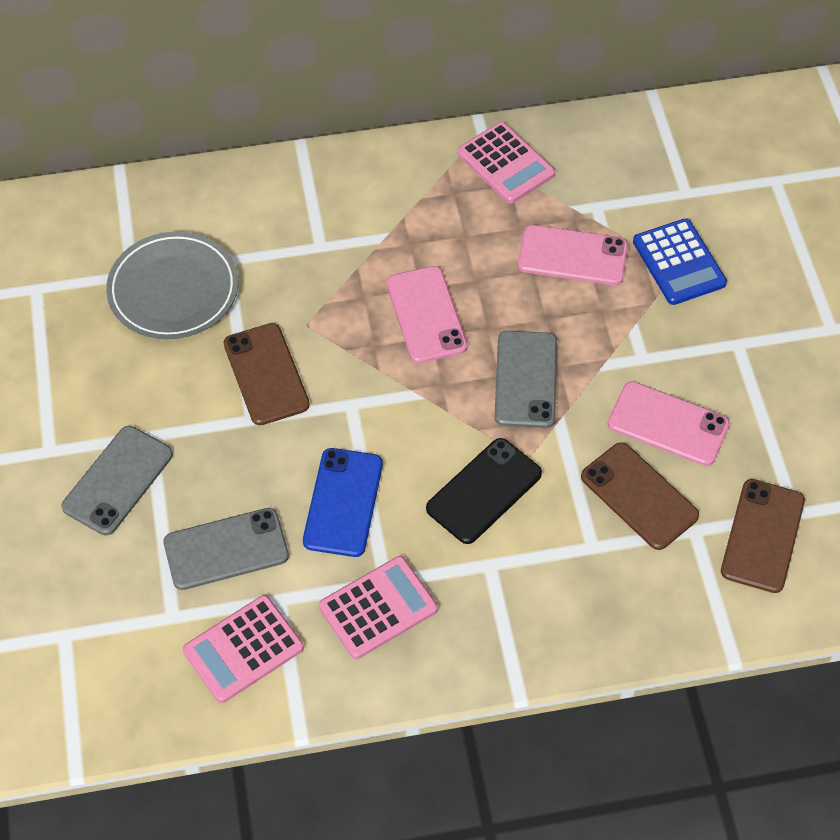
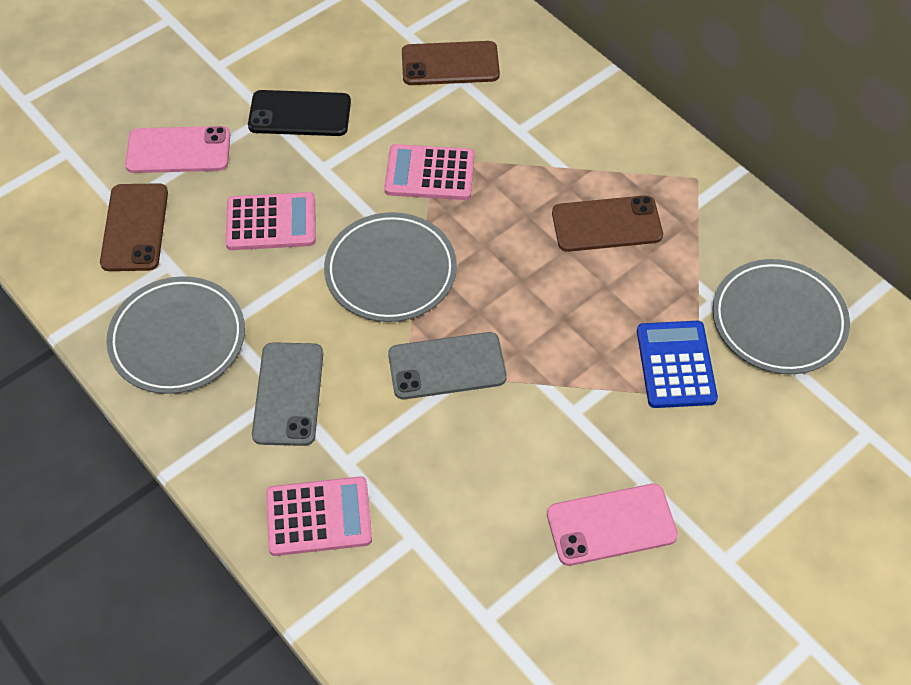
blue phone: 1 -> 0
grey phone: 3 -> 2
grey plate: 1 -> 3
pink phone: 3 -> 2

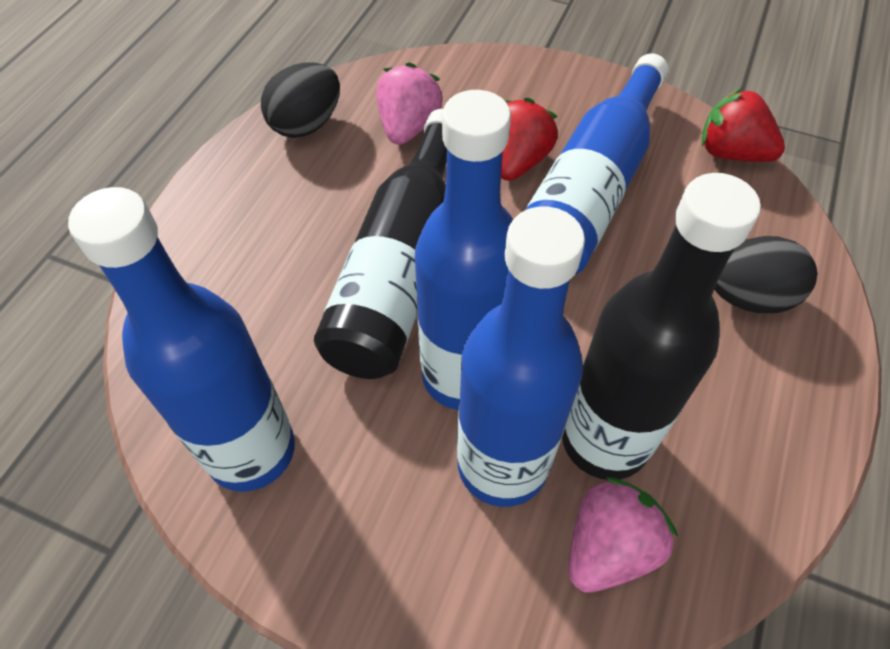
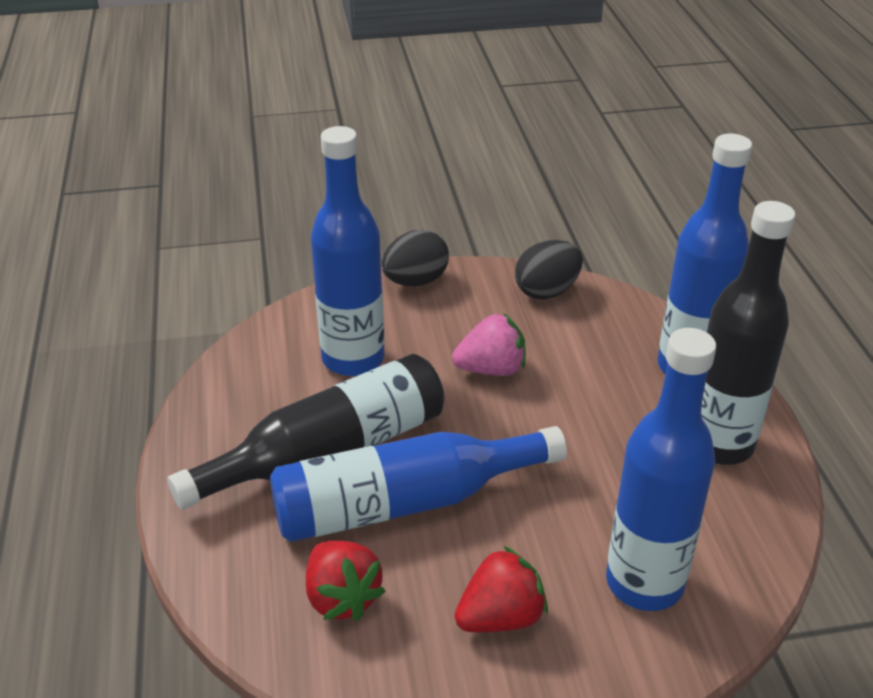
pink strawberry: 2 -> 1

...

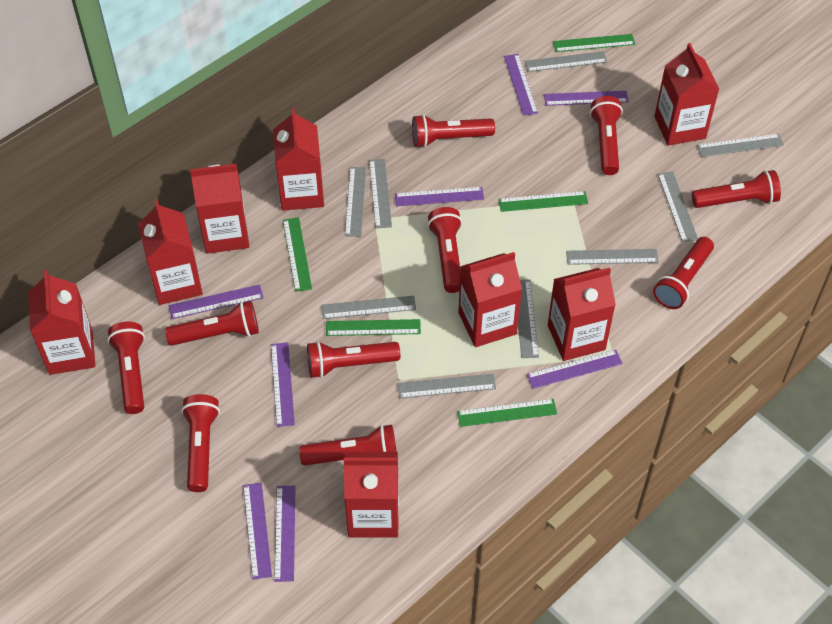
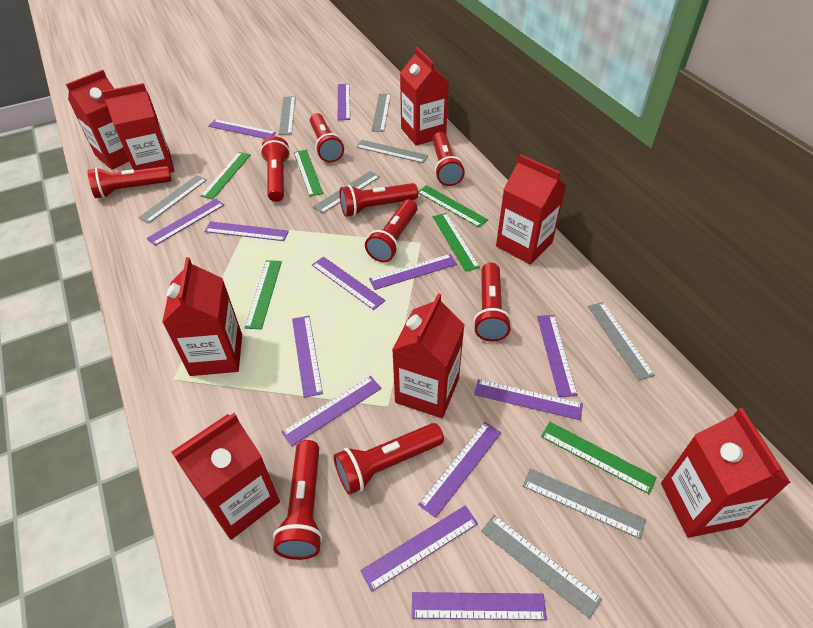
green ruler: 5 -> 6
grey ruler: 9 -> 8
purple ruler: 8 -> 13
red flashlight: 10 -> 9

--

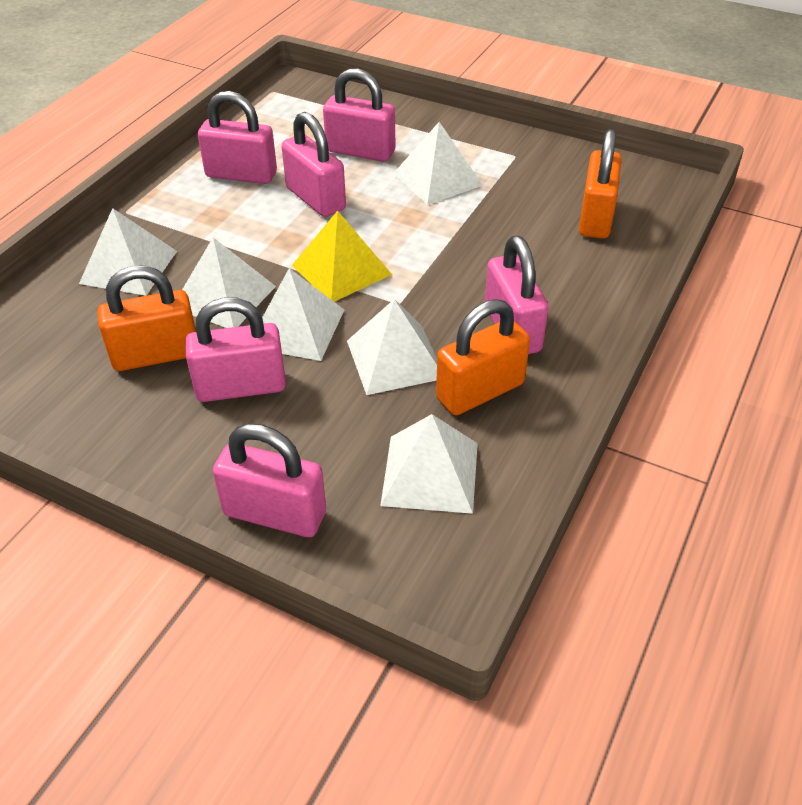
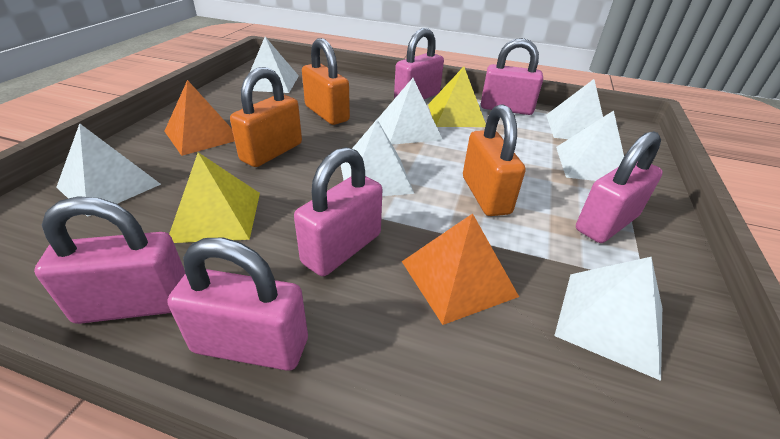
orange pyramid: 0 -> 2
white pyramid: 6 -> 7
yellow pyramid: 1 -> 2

BRIEF:
Among the records above, locate the line containing "grey phone: 3 -> 2" and the line containing "pink strawberry: 2 -> 1", then transcribe exactly the lines starting at the first and ending at the second, with no pictures.

RESPONSE AREA:
grey phone: 3 -> 2
grey plate: 1 -> 3
pink phone: 3 -> 2

pink strawberry: 2 -> 1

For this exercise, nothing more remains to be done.